— start PROVIDED RECORDS —
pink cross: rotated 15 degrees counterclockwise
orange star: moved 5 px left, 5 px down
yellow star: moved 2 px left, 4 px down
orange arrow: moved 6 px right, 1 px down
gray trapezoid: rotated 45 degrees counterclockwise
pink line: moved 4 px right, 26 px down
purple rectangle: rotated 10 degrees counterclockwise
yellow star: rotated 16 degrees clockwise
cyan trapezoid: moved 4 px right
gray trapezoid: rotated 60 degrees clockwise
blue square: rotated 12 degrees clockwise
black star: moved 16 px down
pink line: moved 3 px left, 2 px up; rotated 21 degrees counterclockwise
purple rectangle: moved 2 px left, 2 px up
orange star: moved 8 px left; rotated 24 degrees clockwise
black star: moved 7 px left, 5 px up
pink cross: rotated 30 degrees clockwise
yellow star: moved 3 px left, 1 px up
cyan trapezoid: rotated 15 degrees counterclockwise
— end PROVIDED RECORDS —
— start PROVIDED RECORDS —
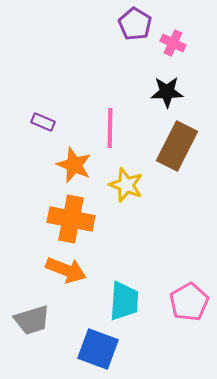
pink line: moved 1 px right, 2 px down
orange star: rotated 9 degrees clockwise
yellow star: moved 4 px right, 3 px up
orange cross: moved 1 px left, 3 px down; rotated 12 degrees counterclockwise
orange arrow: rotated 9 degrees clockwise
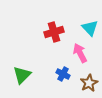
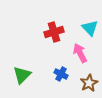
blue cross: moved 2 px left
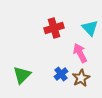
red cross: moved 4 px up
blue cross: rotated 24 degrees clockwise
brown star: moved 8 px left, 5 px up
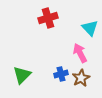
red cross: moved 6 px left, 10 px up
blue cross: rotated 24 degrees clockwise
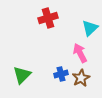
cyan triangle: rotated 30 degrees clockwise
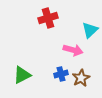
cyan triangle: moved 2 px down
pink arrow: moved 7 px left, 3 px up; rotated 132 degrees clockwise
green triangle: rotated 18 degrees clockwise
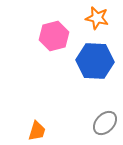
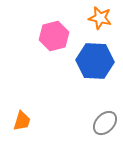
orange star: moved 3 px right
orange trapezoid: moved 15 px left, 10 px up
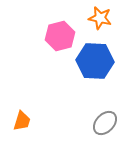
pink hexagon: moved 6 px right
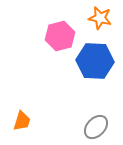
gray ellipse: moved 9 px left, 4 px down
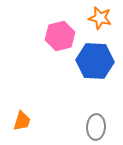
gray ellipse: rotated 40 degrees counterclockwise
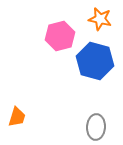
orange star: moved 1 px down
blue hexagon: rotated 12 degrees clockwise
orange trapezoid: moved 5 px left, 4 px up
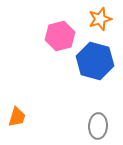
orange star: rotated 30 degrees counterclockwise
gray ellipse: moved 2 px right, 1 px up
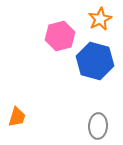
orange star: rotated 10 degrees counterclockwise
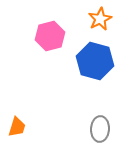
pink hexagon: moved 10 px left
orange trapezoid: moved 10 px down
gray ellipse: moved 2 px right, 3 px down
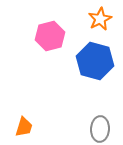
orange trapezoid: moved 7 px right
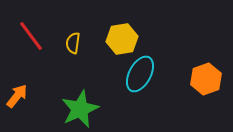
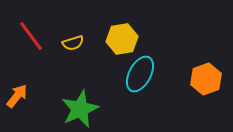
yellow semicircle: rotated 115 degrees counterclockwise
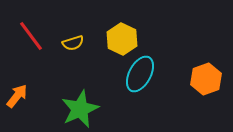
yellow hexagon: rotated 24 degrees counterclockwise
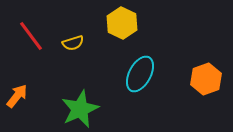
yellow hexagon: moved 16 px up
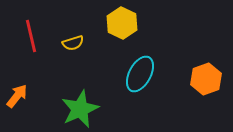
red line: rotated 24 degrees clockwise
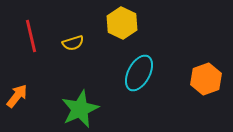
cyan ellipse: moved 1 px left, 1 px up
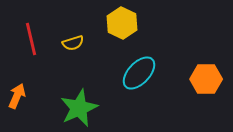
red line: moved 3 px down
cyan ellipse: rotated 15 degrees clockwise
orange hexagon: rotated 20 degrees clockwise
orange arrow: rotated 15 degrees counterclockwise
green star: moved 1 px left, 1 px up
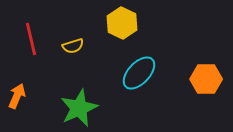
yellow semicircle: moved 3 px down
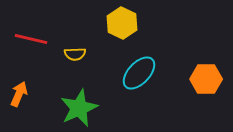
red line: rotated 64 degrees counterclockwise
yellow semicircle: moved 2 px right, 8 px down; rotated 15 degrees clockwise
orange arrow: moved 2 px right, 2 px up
— end PROVIDED RECORDS —
— start PROVIDED RECORDS —
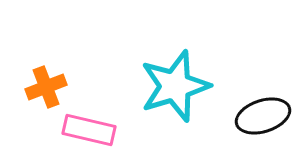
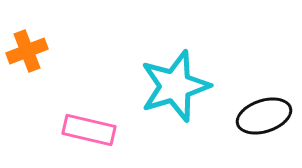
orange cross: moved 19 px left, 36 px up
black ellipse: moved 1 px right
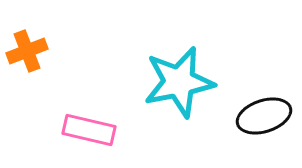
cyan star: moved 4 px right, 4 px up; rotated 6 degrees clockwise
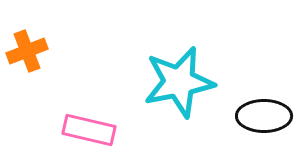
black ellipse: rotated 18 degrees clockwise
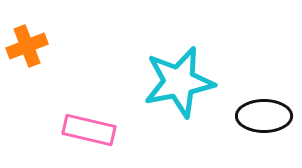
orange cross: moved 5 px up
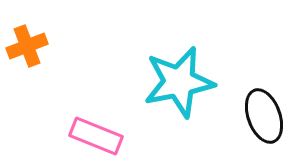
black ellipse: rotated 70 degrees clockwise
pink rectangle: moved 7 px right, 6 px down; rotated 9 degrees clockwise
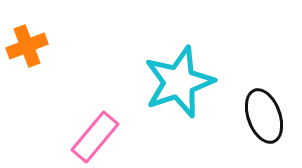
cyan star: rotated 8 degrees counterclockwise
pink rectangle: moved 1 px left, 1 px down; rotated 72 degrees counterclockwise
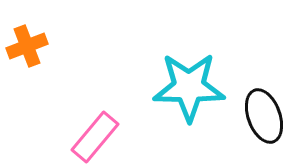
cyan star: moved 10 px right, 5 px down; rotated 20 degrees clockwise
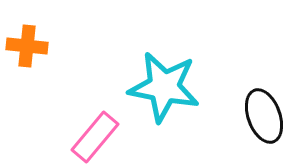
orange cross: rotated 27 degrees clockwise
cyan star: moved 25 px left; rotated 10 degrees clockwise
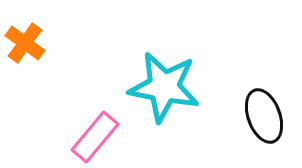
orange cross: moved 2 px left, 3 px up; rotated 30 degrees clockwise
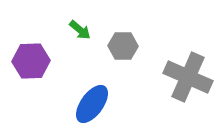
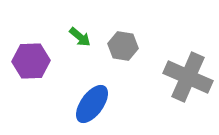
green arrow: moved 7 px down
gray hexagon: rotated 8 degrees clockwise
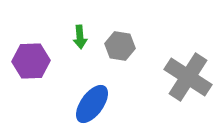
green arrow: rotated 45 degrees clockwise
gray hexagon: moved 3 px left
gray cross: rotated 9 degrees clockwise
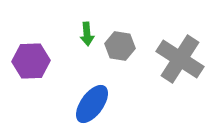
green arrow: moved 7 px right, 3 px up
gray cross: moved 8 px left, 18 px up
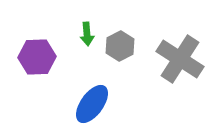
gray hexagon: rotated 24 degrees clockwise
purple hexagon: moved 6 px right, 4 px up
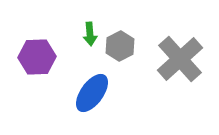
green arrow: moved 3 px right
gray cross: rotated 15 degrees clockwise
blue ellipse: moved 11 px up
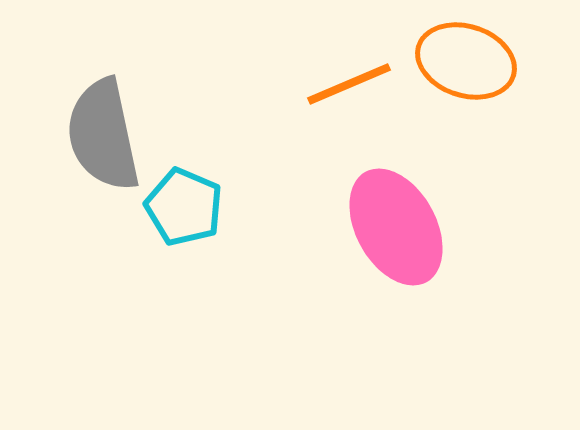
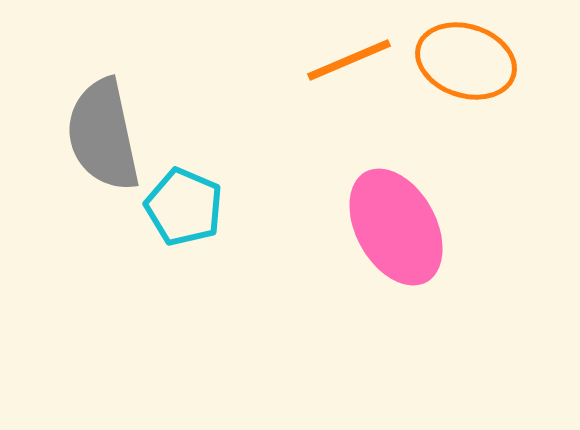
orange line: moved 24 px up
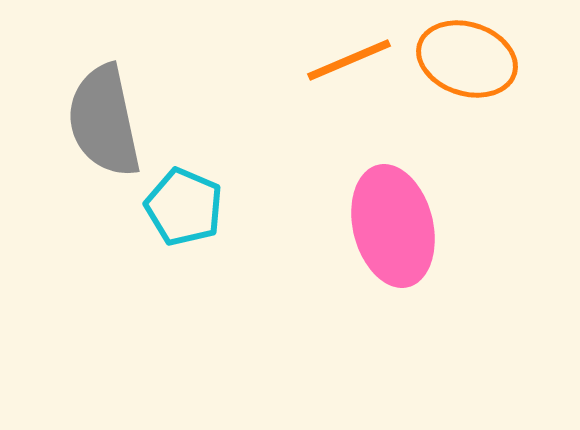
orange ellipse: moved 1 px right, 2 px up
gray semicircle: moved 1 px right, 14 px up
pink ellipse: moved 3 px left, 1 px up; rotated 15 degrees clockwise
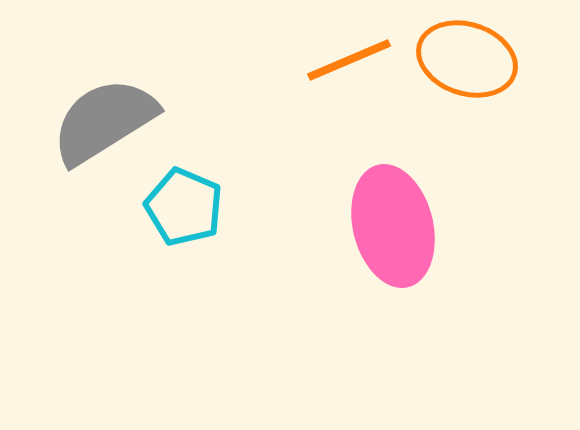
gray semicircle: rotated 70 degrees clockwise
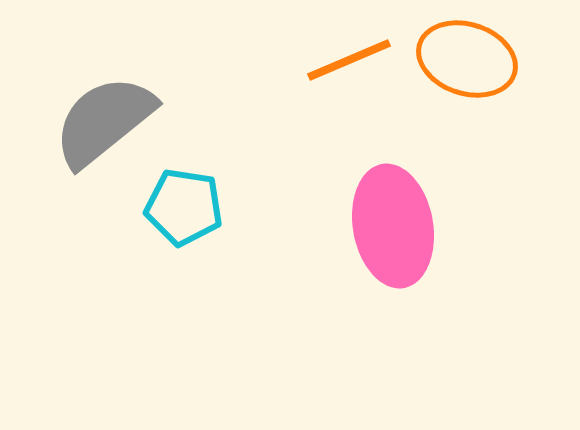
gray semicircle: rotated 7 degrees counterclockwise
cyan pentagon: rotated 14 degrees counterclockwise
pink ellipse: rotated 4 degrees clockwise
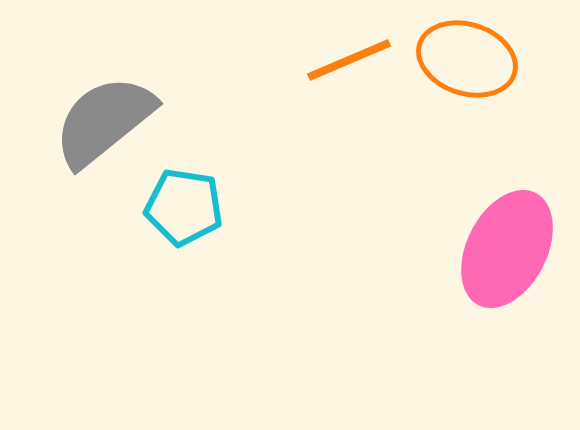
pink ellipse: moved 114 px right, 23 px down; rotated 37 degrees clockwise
— end PROVIDED RECORDS —
WHAT IS EXPECTED :: Copy the listing lines word for word, starting at the line containing "pink cross: rotated 15" and ending at the line containing "cyan trapezoid: rotated".

REPLY ::
pink cross: rotated 15 degrees counterclockwise
orange star: moved 5 px left, 5 px down
yellow star: moved 2 px left, 4 px down
orange arrow: moved 6 px right, 1 px down
gray trapezoid: rotated 45 degrees counterclockwise
pink line: moved 4 px right, 26 px down
purple rectangle: rotated 10 degrees counterclockwise
yellow star: rotated 16 degrees clockwise
cyan trapezoid: moved 4 px right
gray trapezoid: rotated 60 degrees clockwise
blue square: rotated 12 degrees clockwise
black star: moved 16 px down
pink line: moved 3 px left, 2 px up; rotated 21 degrees counterclockwise
purple rectangle: moved 2 px left, 2 px up
orange star: moved 8 px left; rotated 24 degrees clockwise
black star: moved 7 px left, 5 px up
pink cross: rotated 30 degrees clockwise
yellow star: moved 3 px left, 1 px up
cyan trapezoid: rotated 15 degrees counterclockwise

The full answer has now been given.